### Available data

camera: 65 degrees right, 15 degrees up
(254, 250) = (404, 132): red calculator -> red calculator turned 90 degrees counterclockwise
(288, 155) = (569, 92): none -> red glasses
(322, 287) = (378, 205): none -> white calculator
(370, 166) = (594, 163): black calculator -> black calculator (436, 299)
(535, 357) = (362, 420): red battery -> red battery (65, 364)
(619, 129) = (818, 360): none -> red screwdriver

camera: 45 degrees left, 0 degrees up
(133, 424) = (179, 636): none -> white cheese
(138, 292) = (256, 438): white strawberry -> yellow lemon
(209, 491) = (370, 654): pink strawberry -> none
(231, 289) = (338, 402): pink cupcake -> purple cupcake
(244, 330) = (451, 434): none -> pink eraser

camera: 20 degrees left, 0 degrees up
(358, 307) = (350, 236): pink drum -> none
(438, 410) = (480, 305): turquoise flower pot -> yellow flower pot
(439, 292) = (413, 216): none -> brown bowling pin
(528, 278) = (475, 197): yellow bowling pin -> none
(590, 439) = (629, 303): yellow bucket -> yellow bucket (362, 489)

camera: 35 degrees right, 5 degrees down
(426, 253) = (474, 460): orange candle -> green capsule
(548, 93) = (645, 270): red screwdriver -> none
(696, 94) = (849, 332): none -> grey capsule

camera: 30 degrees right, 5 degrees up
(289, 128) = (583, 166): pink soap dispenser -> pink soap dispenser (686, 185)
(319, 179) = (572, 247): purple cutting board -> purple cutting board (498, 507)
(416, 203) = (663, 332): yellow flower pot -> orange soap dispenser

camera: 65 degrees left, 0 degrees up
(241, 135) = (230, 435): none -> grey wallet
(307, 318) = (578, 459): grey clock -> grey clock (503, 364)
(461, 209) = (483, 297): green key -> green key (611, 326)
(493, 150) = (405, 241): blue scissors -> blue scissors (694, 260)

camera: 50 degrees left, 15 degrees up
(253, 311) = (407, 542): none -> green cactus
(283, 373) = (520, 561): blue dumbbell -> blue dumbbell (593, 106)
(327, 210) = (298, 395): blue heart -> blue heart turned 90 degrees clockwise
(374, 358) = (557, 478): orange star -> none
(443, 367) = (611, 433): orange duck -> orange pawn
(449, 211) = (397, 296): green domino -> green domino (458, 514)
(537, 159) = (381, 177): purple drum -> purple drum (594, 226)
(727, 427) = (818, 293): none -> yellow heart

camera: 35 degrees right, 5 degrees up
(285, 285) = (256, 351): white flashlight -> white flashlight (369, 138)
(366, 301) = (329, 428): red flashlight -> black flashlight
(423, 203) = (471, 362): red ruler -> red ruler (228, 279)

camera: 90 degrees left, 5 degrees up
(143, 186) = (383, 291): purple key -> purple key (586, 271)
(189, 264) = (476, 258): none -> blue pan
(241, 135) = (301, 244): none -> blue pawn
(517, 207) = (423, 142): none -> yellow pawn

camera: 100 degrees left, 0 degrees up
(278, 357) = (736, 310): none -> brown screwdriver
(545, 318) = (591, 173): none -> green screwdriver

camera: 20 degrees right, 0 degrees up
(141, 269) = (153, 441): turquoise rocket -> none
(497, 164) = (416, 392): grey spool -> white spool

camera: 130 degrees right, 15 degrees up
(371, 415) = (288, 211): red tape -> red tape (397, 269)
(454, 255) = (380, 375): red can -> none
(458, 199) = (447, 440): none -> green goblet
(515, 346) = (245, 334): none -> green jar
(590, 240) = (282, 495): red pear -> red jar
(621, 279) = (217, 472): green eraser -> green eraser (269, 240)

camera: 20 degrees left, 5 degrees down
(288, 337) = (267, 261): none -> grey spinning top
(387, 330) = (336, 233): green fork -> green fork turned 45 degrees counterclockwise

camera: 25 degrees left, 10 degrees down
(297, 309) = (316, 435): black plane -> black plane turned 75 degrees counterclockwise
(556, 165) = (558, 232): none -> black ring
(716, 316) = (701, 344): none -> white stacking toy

### Exercise directions
Could you report every line of the material that contains the string "blue"?

### Solution
(493, 150) = (405, 241): blue scissors -> blue scissors (694, 260)
(283, 373) = (520, 561): blue dumbbell -> blue dumbbell (593, 106)
(327, 210) = (298, 395): blue heart -> blue heart turned 90 degrees clockwise
(189, 264) = (476, 258): none -> blue pan
(241, 135) = (301, 244): none -> blue pawn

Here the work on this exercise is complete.